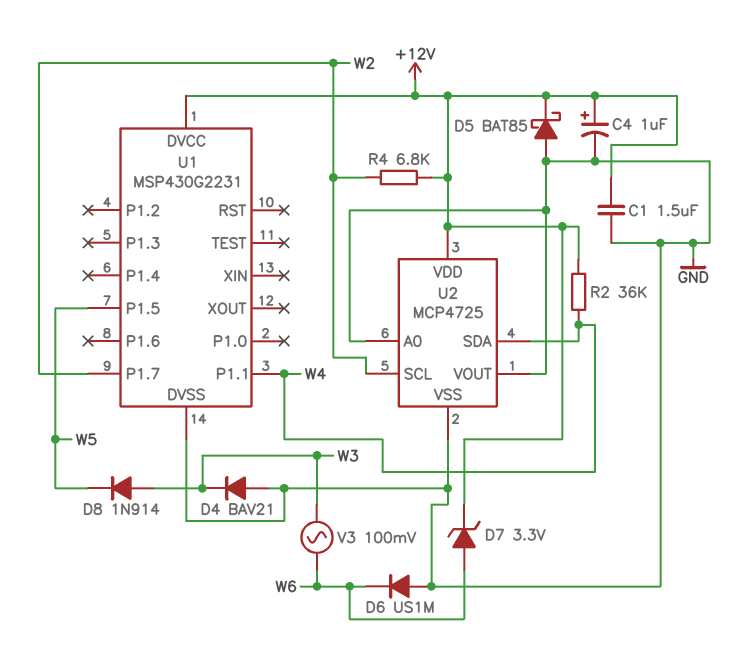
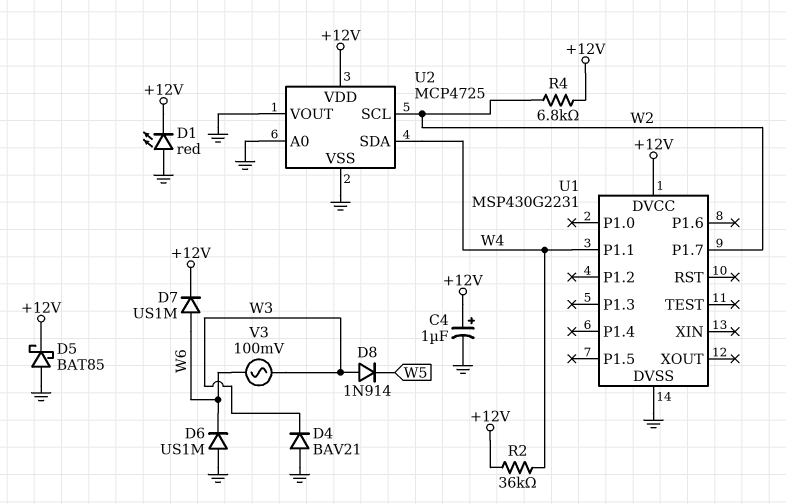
C1: 1.5uF (+12V, GND) -> none
D1: none -> LED red (A GND, K +12V)
D7: zener 3.3V (A W6, K +12V) -> diode US1M (A W6, K +12V)
U1 pin P1.5: W5 -> none

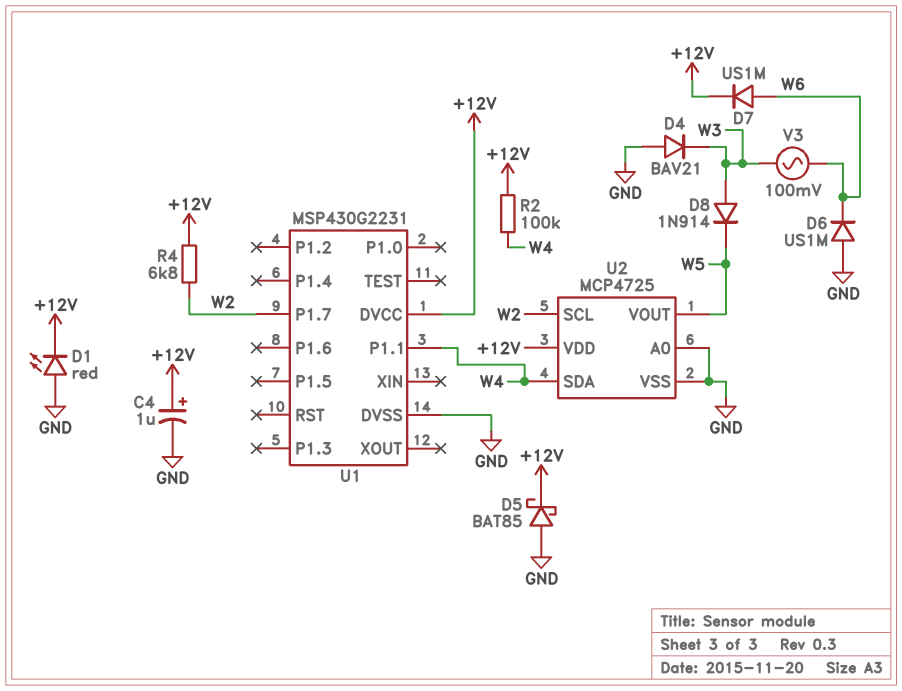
R2: 36k (+12V, W4) -> 100k (+12V, W4)
U2 pin VOUT: GND -> W5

════

» About this exercise
Scan the records above for the word "none" and return every line where it occurs.

» Response area
C1: 1.5uF (+12V, GND) -> none
D1: none -> LED red (A GND, K +12V)
U1 pin P1.5: W5 -> none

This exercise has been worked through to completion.